• _Task statement_:
Please reproduce the entries below exactly, omitting any images they contain.
┌─ Records
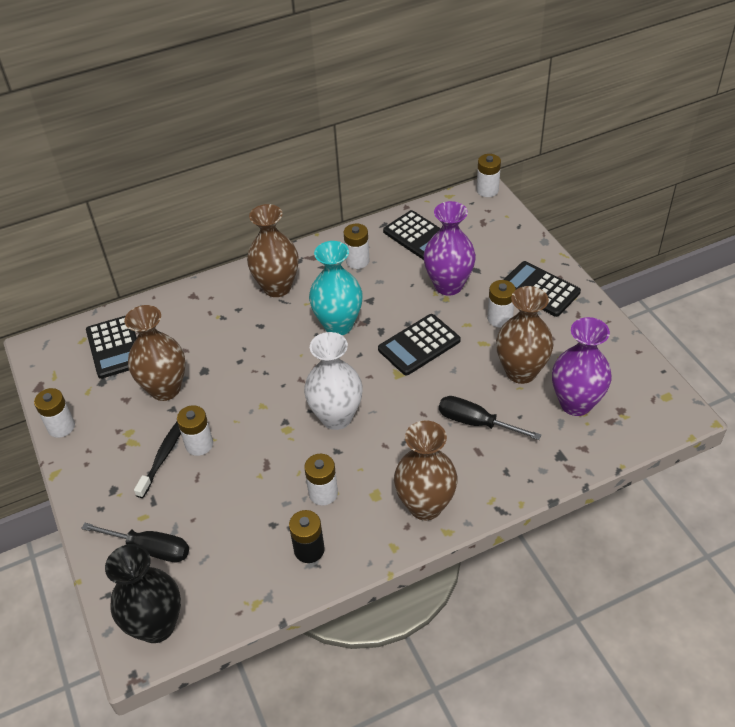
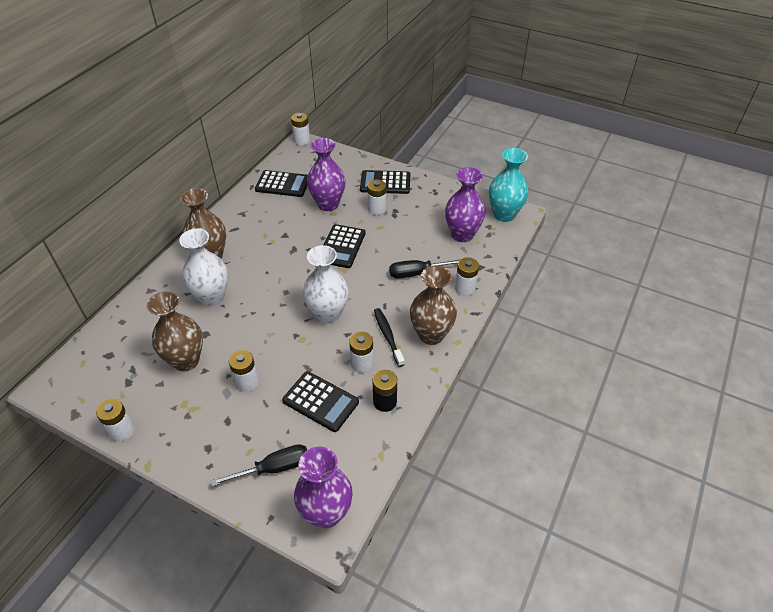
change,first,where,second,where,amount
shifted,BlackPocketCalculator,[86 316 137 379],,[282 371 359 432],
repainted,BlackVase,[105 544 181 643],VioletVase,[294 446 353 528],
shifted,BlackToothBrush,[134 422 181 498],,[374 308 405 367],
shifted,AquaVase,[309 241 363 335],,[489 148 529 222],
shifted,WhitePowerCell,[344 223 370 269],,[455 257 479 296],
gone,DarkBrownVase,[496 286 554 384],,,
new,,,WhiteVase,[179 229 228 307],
└─
• _Solved problem_:
change,first,where,second,where,amount
shifted,BlackPocketCalculator,[86 316 137 379],,[282 371 359 432],
repainted,BlackVase,[105 544 181 643],VioletVase,[294 446 353 528],
shifted,BlackToothBrush,[134 422 181 498],,[374 308 405 367],
shifted,AquaVase,[309 241 363 335],,[489 148 529 222],
shifted,WhitePowerCell,[344 223 370 269],,[455 257 479 296],
gone,DarkBrownVase,[496 286 554 384],,,
new,,,WhiteVase,[179 229 228 307],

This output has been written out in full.